*** Data provided Section Begins ***

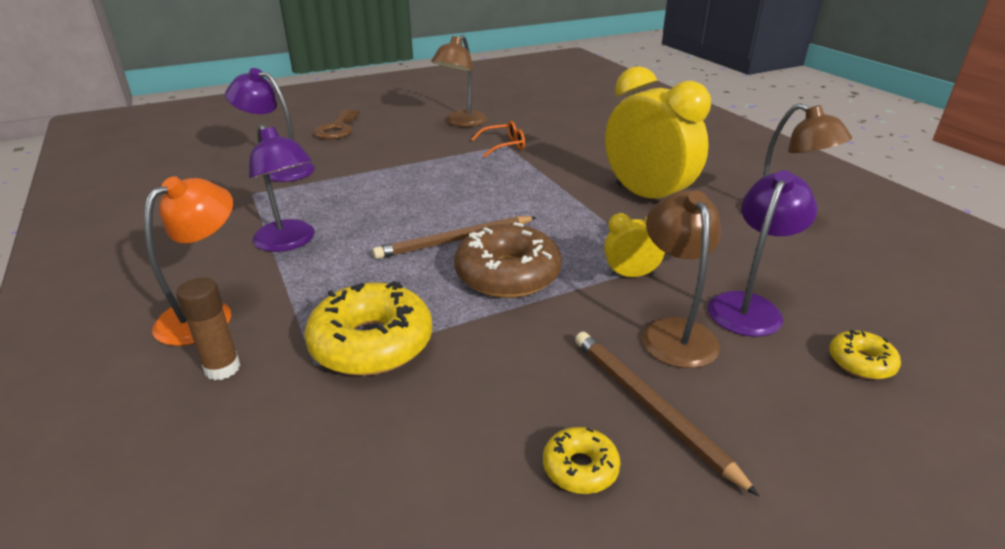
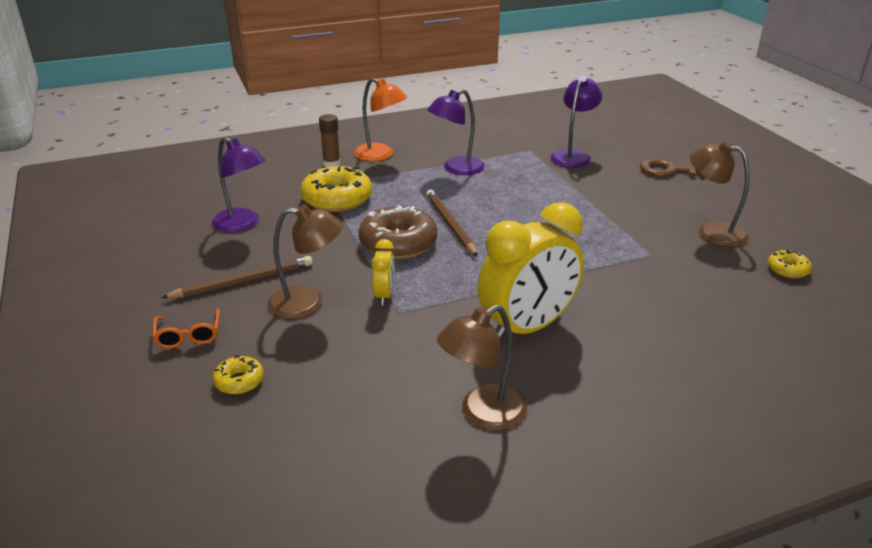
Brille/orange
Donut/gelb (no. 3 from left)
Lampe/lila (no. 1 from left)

*** Data provided Section Ends ***

Prompt: Transcribe all the lines above exactly, apart from the pictures.

Result of the task:
Brille/orange
Donut/gelb (no. 3 from left)
Lampe/lila (no. 1 from left)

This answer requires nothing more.